Required work: Copy the listing below line for line, leaving out the pictures.
========================
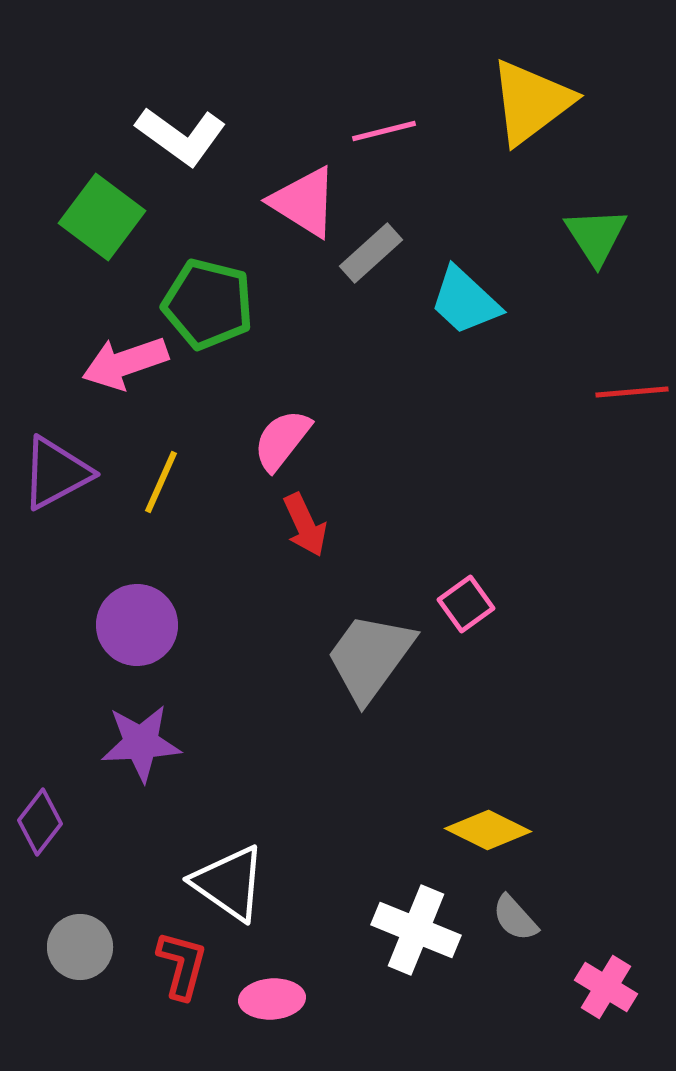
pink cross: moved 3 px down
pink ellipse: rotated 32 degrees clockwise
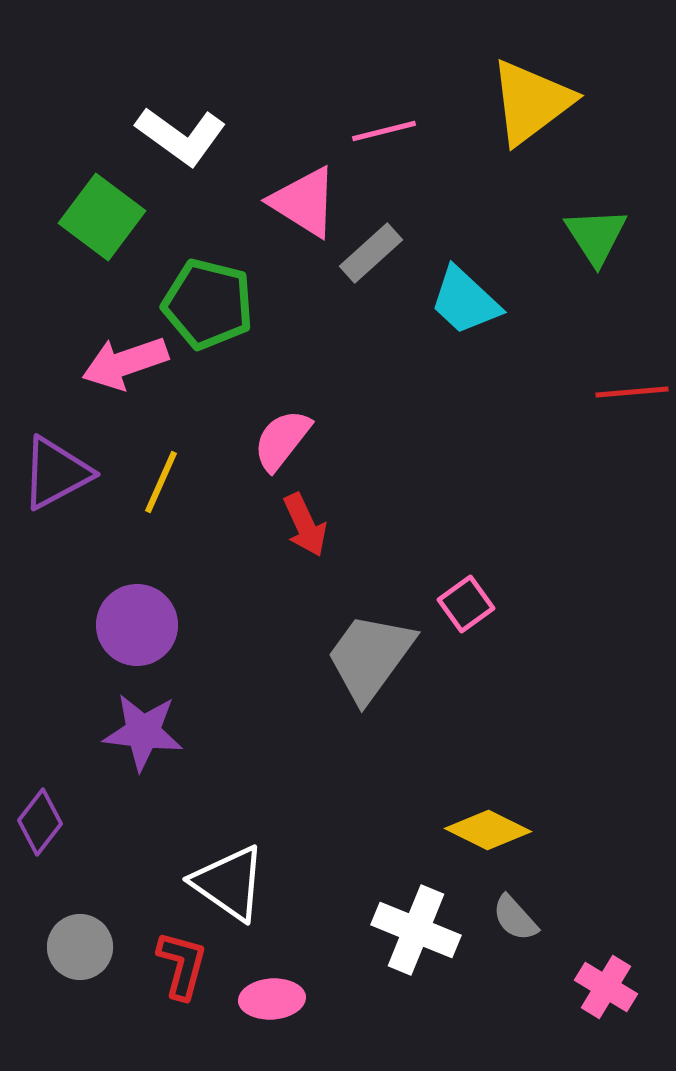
purple star: moved 2 px right, 11 px up; rotated 10 degrees clockwise
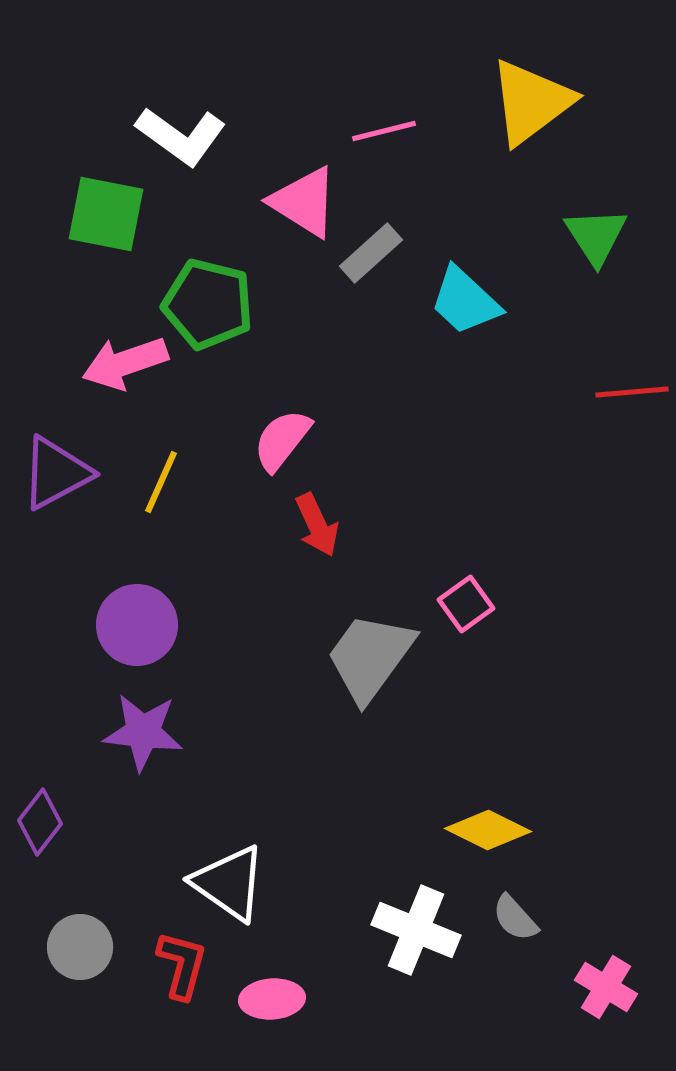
green square: moved 4 px right, 3 px up; rotated 26 degrees counterclockwise
red arrow: moved 12 px right
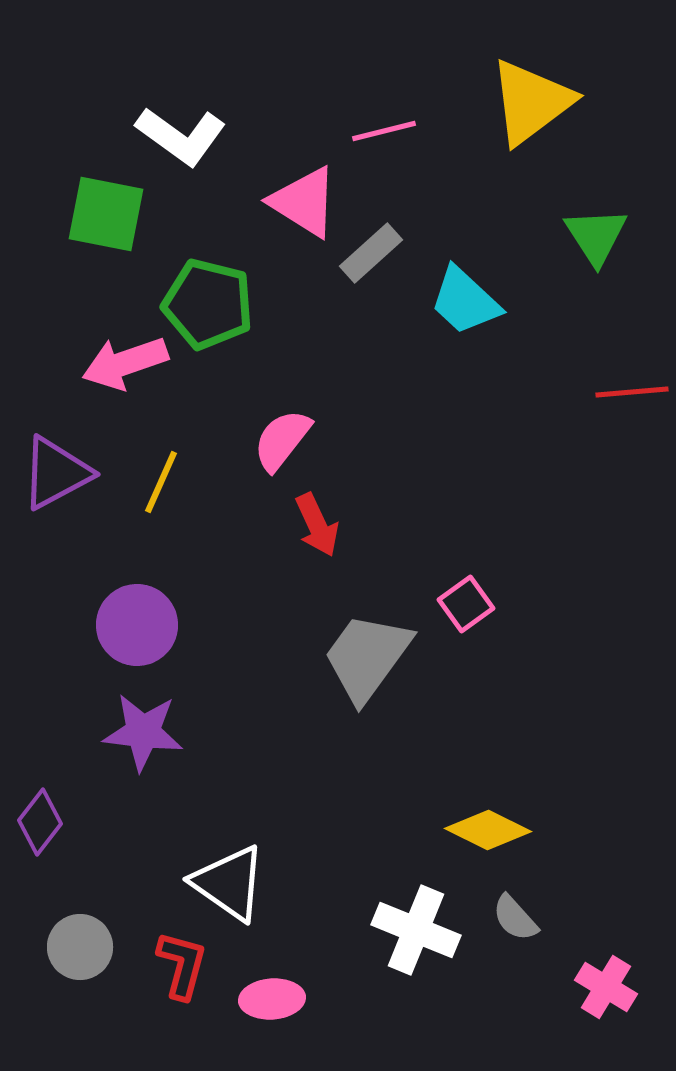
gray trapezoid: moved 3 px left
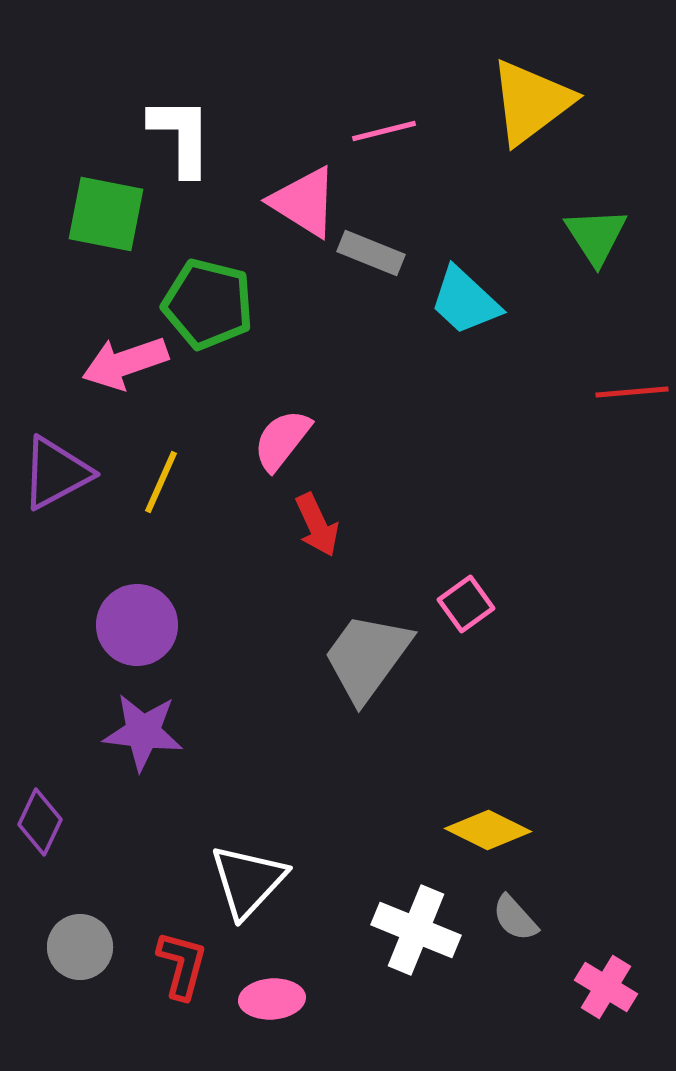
white L-shape: rotated 126 degrees counterclockwise
gray rectangle: rotated 64 degrees clockwise
purple diamond: rotated 12 degrees counterclockwise
white triangle: moved 19 px right, 2 px up; rotated 38 degrees clockwise
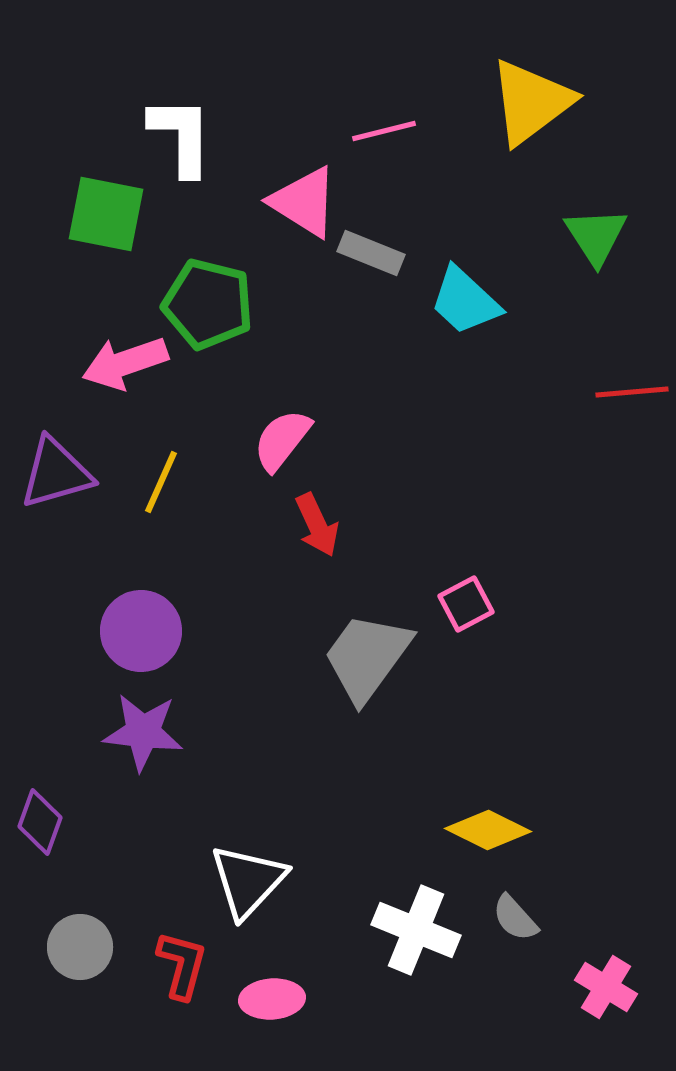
purple triangle: rotated 12 degrees clockwise
pink square: rotated 8 degrees clockwise
purple circle: moved 4 px right, 6 px down
purple diamond: rotated 6 degrees counterclockwise
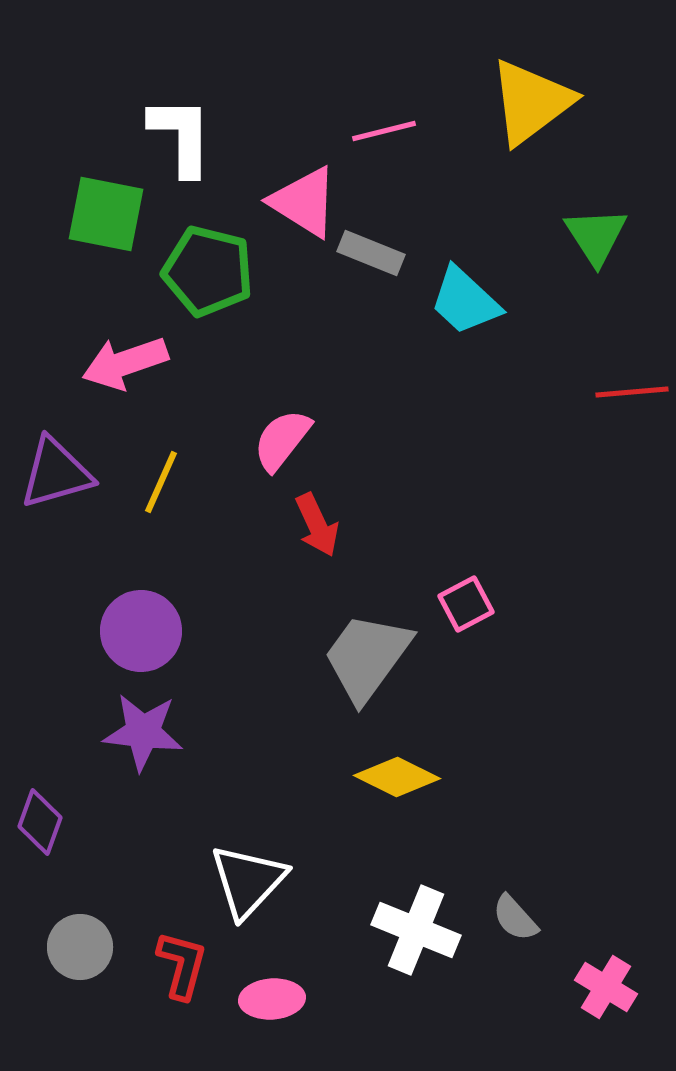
green pentagon: moved 33 px up
yellow diamond: moved 91 px left, 53 px up
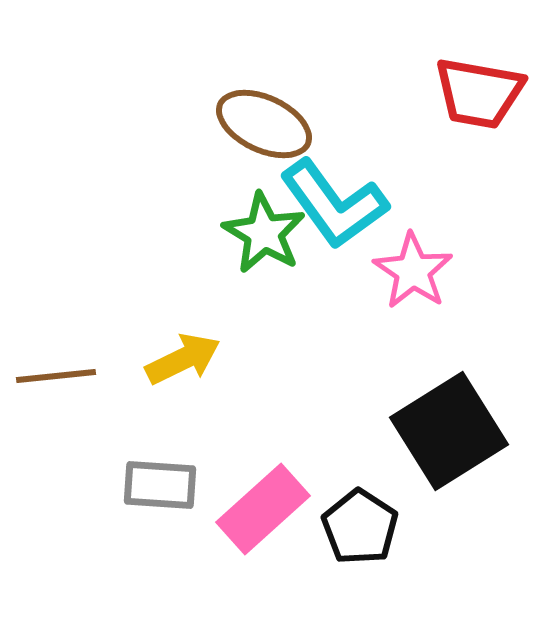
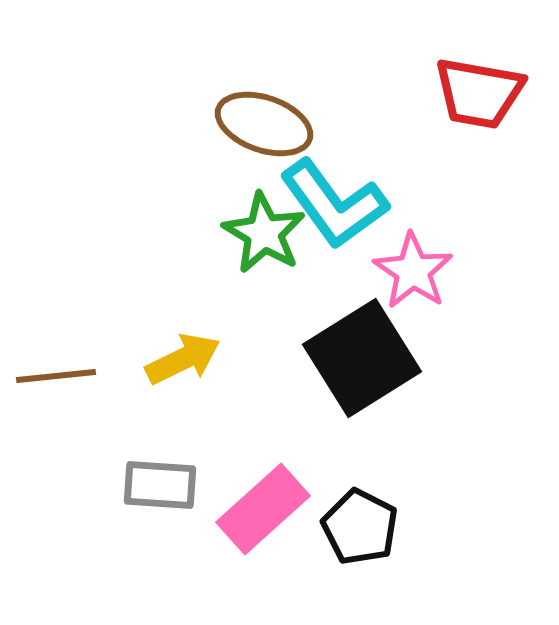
brown ellipse: rotated 6 degrees counterclockwise
black square: moved 87 px left, 73 px up
black pentagon: rotated 6 degrees counterclockwise
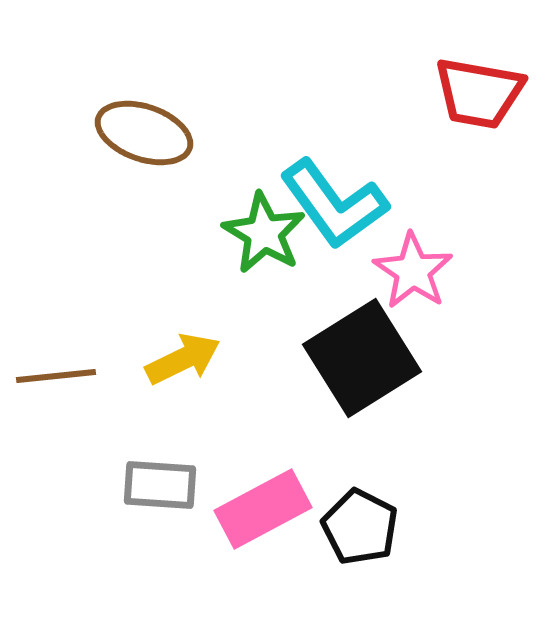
brown ellipse: moved 120 px left, 9 px down
pink rectangle: rotated 14 degrees clockwise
========================
Result of this exercise:
pink cross: moved 3 px down
pink ellipse: rotated 32 degrees clockwise
purple star: moved 2 px right, 11 px up; rotated 10 degrees clockwise
green square: moved 4 px right, 3 px up; rotated 26 degrees counterclockwise
red arrow: moved 12 px right
gray trapezoid: moved 3 px left
white L-shape: rotated 126 degrees counterclockwise
gray rectangle: rotated 64 degrees clockwise
purple diamond: rotated 12 degrees counterclockwise
white triangle: moved 19 px right, 2 px up; rotated 38 degrees clockwise
purple triangle: rotated 12 degrees clockwise
pink square: rotated 8 degrees clockwise
purple circle: moved 4 px right, 6 px down
purple diamond: rotated 6 degrees counterclockwise
green pentagon: moved 33 px up
yellow diamond: moved 91 px left, 53 px up
brown ellipse: rotated 6 degrees counterclockwise
black square: moved 87 px left, 73 px up
black pentagon: rotated 6 degrees counterclockwise
brown ellipse: moved 120 px left, 9 px down
pink rectangle: rotated 14 degrees clockwise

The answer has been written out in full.